Problem description
Replace "counterclockwise" with "anticlockwise" in everything from the line containing "red semicircle: moved 2 px left, 2 px up" down to the line containing "red triangle: rotated 12 degrees clockwise", leaving the rest of those lines unchanged. Give back only these lines, without the pictures.

Dataset records
==========
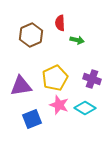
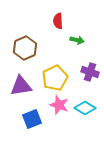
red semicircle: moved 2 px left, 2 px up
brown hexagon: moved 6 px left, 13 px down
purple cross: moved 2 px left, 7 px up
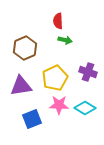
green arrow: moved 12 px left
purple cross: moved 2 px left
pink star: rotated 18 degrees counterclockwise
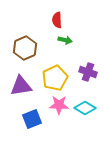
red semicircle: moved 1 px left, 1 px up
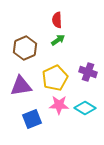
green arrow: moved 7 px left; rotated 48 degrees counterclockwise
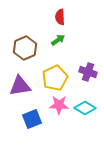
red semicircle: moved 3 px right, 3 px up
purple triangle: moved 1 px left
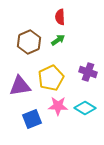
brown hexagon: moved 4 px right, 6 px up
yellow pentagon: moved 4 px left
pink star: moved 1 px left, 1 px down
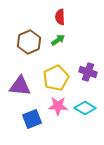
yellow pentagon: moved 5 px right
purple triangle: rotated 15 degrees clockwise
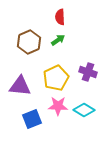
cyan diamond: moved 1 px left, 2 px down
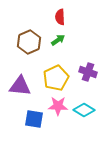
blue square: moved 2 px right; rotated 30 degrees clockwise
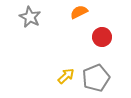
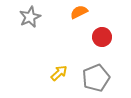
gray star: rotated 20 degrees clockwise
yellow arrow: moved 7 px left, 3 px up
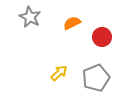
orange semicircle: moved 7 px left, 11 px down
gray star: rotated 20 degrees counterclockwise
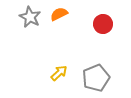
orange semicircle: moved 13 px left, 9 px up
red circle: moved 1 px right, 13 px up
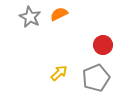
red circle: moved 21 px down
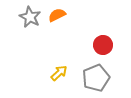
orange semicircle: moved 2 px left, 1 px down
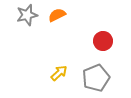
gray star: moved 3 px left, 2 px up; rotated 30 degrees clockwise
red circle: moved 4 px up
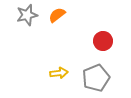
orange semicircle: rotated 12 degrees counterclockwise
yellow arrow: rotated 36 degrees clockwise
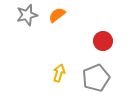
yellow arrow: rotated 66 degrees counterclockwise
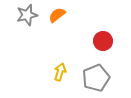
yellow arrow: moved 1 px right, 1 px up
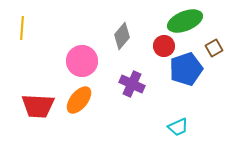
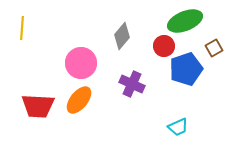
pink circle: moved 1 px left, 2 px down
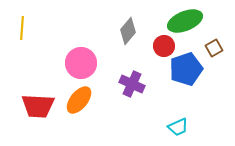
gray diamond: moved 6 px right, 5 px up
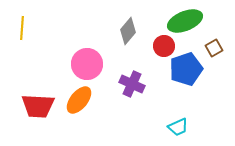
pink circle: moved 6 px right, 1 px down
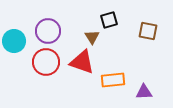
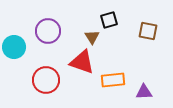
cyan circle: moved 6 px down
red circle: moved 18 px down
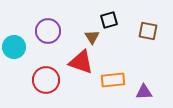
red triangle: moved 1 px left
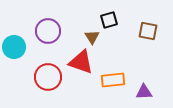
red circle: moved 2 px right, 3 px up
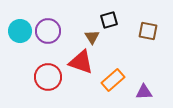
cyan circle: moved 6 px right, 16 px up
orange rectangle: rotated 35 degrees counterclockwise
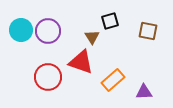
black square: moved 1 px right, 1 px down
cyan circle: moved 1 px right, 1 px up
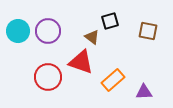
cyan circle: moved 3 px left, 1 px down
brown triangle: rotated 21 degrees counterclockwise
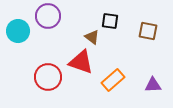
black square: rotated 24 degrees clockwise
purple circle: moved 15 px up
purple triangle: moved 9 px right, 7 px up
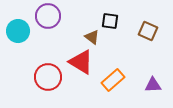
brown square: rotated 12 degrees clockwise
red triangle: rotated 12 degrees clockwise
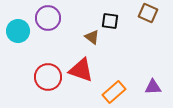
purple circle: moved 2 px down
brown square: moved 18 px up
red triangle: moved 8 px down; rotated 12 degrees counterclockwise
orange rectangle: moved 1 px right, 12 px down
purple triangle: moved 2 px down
==========
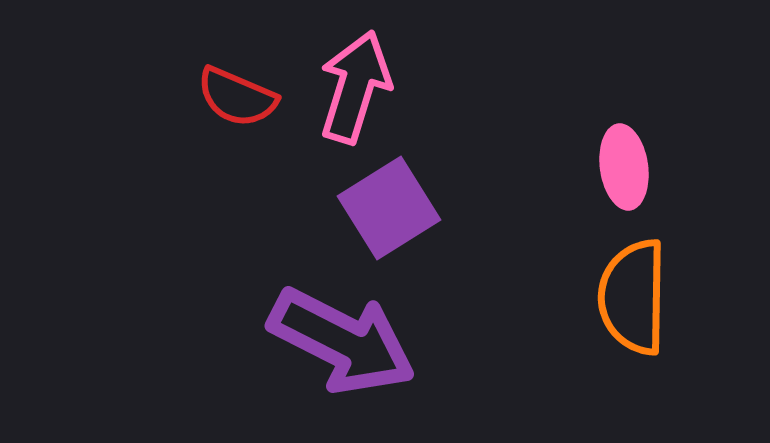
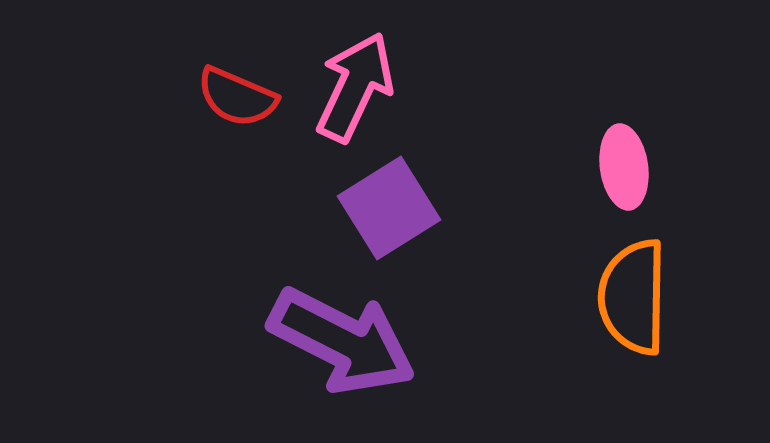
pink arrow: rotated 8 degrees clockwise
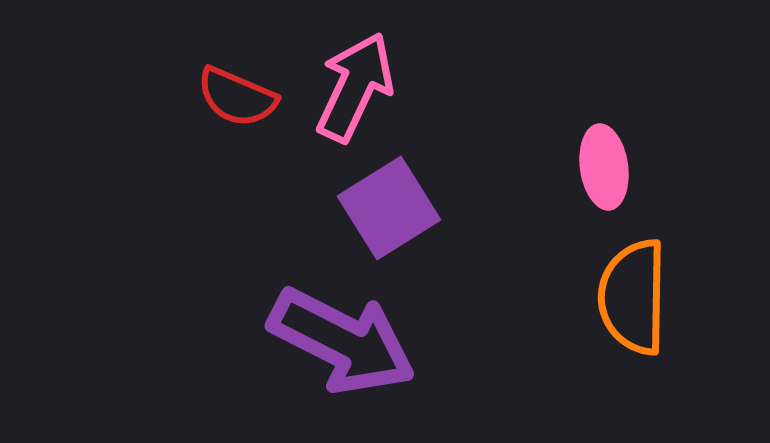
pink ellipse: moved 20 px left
==========
Written response
red semicircle: moved 2 px left, 2 px up
brown hexagon: moved 6 px left, 13 px down
purple cross: moved 2 px left, 7 px up
green arrow: moved 12 px left
purple cross: moved 2 px left
pink star: rotated 18 degrees anticlockwise
red semicircle: moved 1 px left, 1 px up
green arrow: moved 7 px left; rotated 48 degrees anticlockwise
red semicircle: moved 3 px right, 3 px up
purple triangle: moved 1 px left
brown hexagon: moved 4 px right, 6 px up
yellow pentagon: moved 4 px left
pink star: moved 1 px left, 1 px down
yellow pentagon: moved 5 px right
purple triangle: rotated 15 degrees clockwise
cyan diamond: moved 1 px left, 2 px down
blue square: moved 2 px right; rotated 30 degrees clockwise
gray star: rotated 20 degrees clockwise
yellow arrow: moved 7 px left, 3 px up
orange semicircle: moved 7 px left, 11 px down
gray star: rotated 20 degrees anticlockwise
orange semicircle: moved 13 px left, 9 px up
red circle: moved 1 px right, 13 px up
red circle: moved 21 px down
orange semicircle: moved 2 px left, 1 px down
gray star: moved 3 px left, 2 px up; rotated 30 degrees clockwise
red circle: moved 4 px up
orange semicircle: rotated 12 degrees anticlockwise
yellow arrow: rotated 36 degrees clockwise
yellow arrow: rotated 66 degrees anticlockwise
yellow arrow: moved 1 px right, 1 px up
pink circle: moved 1 px left, 2 px down
gray diamond: moved 6 px right, 5 px up
pink circle: moved 6 px right, 1 px down
cyan circle: moved 6 px down
red circle: moved 18 px down
red triangle: moved 1 px left
red circle: moved 2 px right, 3 px up
cyan circle: moved 6 px right, 16 px up
orange rectangle: rotated 35 degrees anticlockwise
black square: moved 1 px right, 1 px down
cyan circle: moved 1 px right, 1 px up
cyan circle: moved 3 px left, 1 px down
brown triangle: rotated 21 degrees anticlockwise
black square: rotated 24 degrees clockwise
purple circle: moved 15 px up
purple triangle: moved 9 px right, 7 px up
brown square: rotated 12 degrees clockwise
red triangle: rotated 12 degrees clockwise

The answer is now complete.